⟨

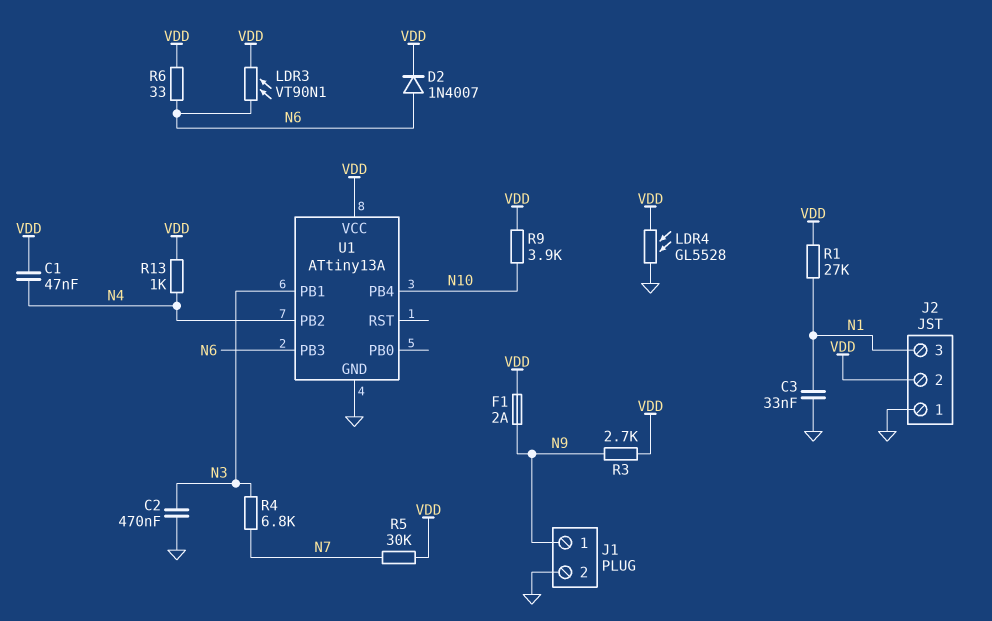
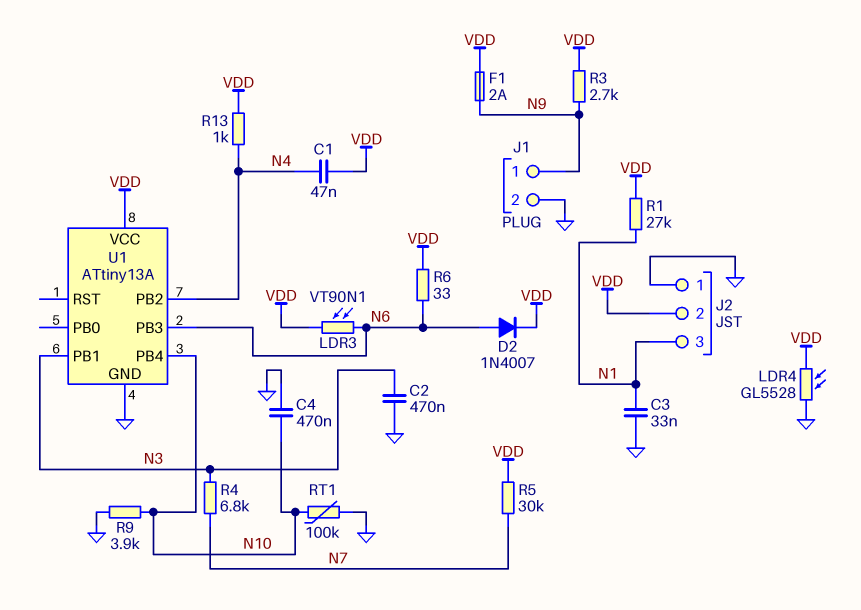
C4: none -> 470nF (GND, N10)
R9: 3.9k (N10, VDD) -> 3.9k (GND, N10)
RT1: none -> 100k (GND, N10)

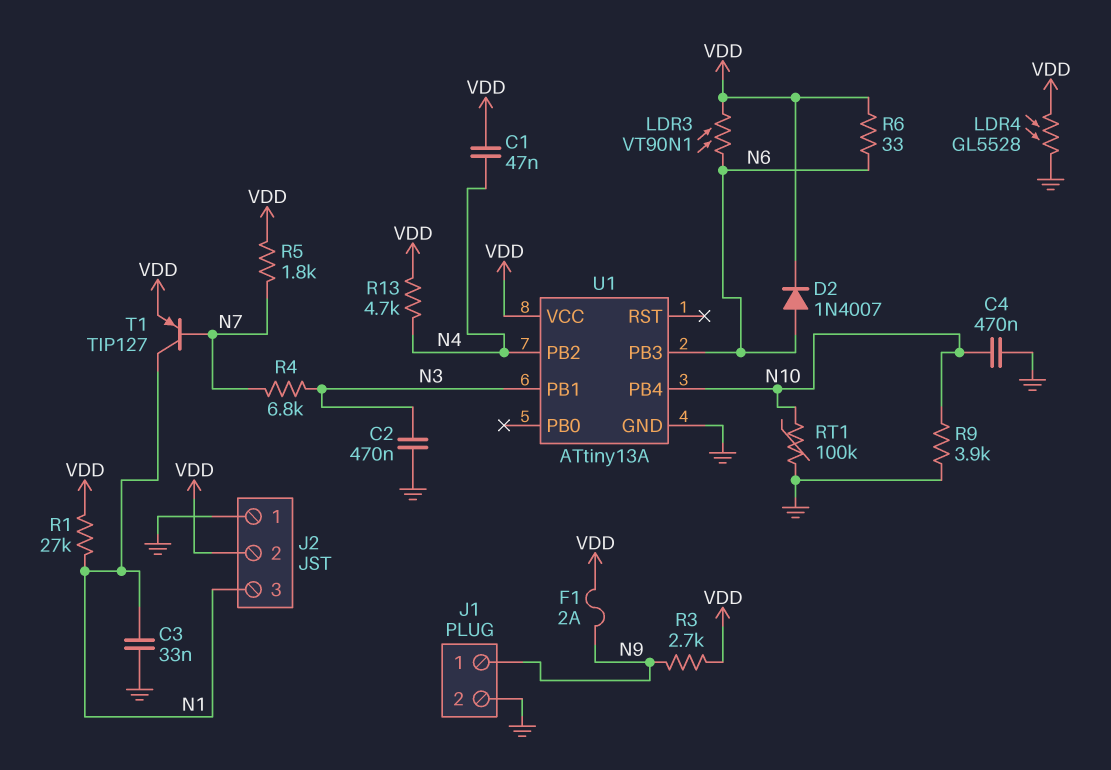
R5: 30k (N7, VDD) -> 1.8k (N7, VDD)
R13: 1k (N4, VDD) -> 4.7k (N4, VDD)
T1: none -> PNP TIP127 (B N7, C N1, E VDD)

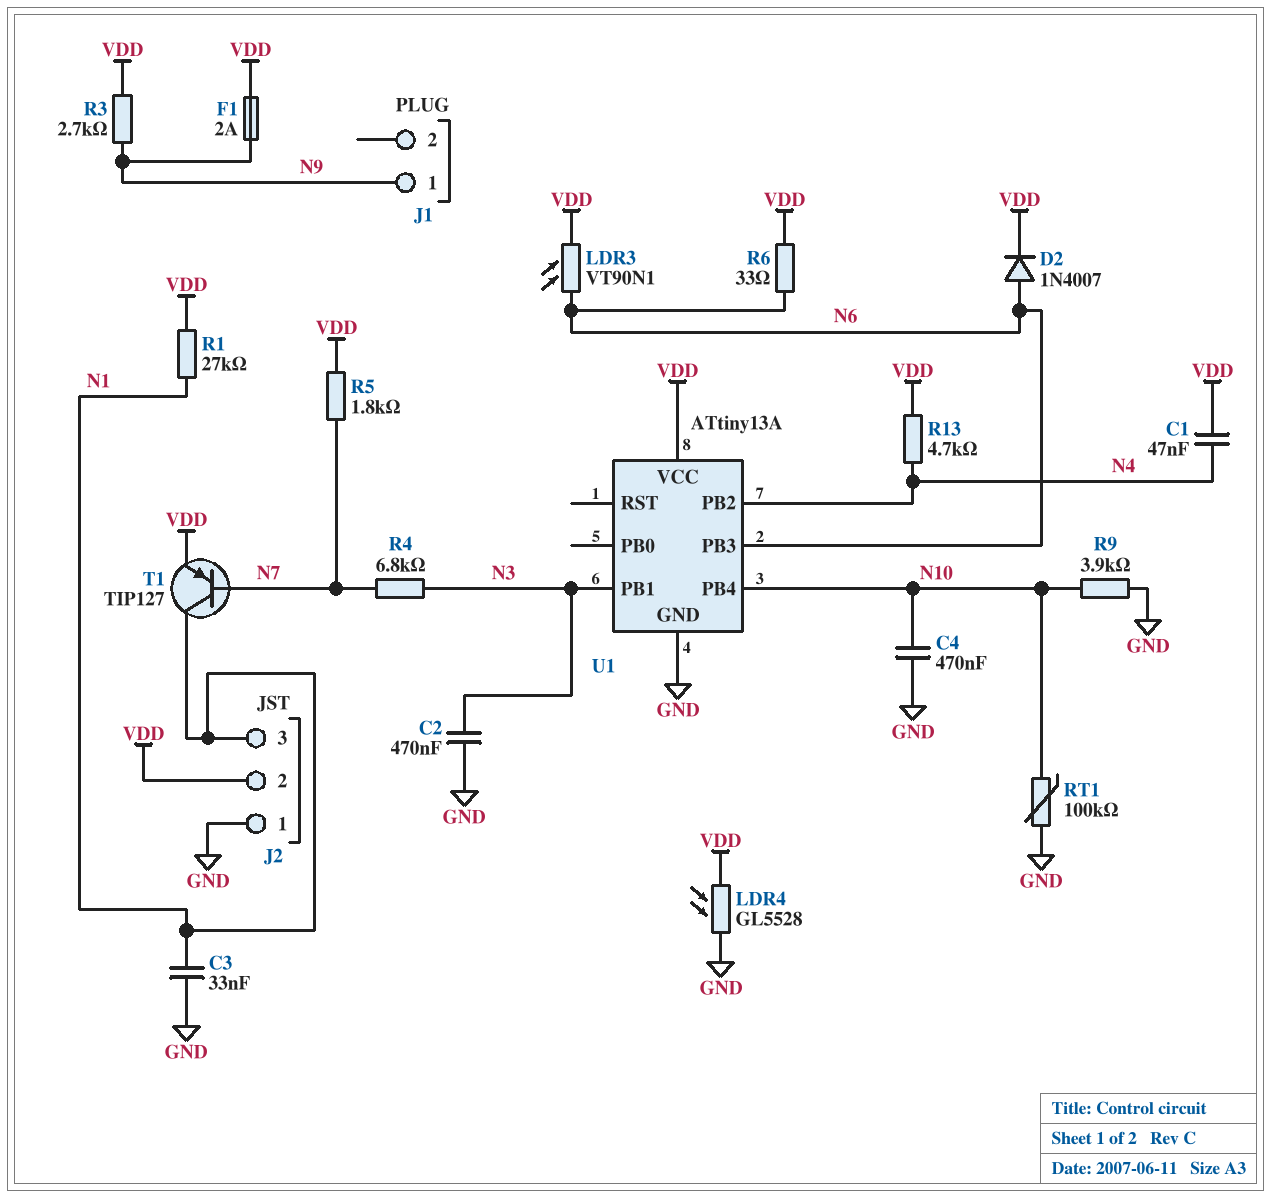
J1 pin 2: GND -> none

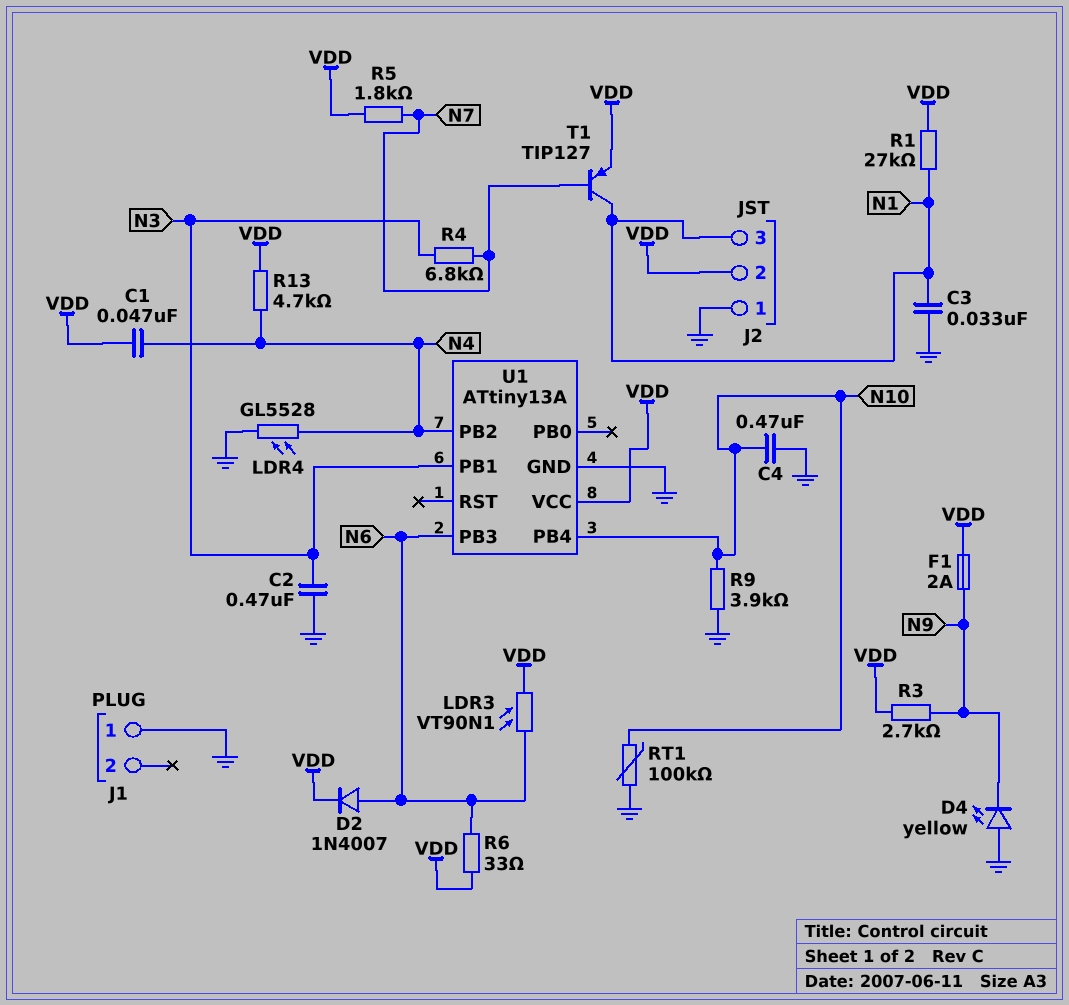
D4: none -> LED yellow (A GND, K N9)
J1 pin 1: N9 -> GND
LDR4: GL5528 (GND, VDD) -> GL5528 (GND, N4)

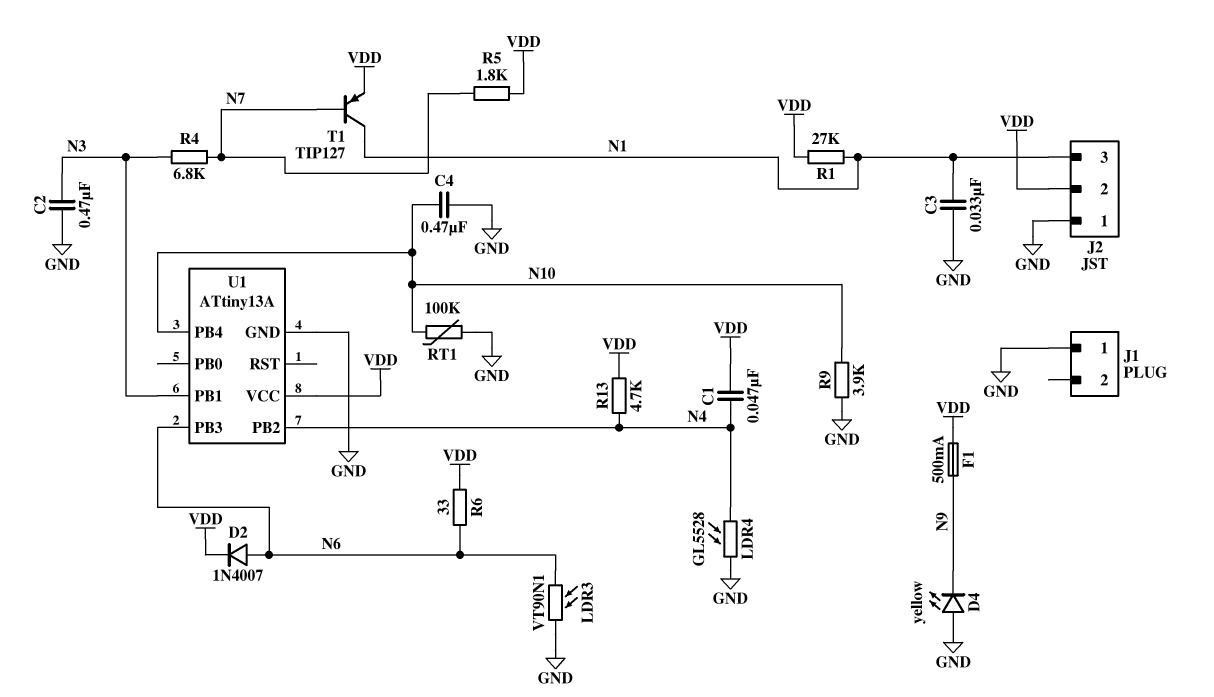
F1: 2A (N9, VDD) -> 500mA (N9, VDD)
LDR3: VT90N1 (N6, VDD) -> VT90N1 (GND, N6)
R3: 2.7k (N9, VDD) -> none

⟩

# [EXERCISE BRIEF]
Could you give the listing again exactly as it stands, minus any pictures?

# [EXERCISE ANSWER]
C4: none -> 470nF (GND, N10)
R9: 3.9k (N10, VDD) -> 3.9k (GND, N10)
RT1: none -> 100k (GND, N10)

R5: 30k (N7, VDD) -> 1.8k (N7, VDD)
R13: 1k (N4, VDD) -> 4.7k (N4, VDD)
T1: none -> PNP TIP127 (B N7, C N1, E VDD)

J1 pin 2: GND -> none

D4: none -> LED yellow (A GND, K N9)
J1 pin 1: N9 -> GND
LDR4: GL5528 (GND, VDD) -> GL5528 (GND, N4)

F1: 2A (N9, VDD) -> 500mA (N9, VDD)
LDR3: VT90N1 (N6, VDD) -> VT90N1 (GND, N6)
R3: 2.7k (N9, VDD) -> none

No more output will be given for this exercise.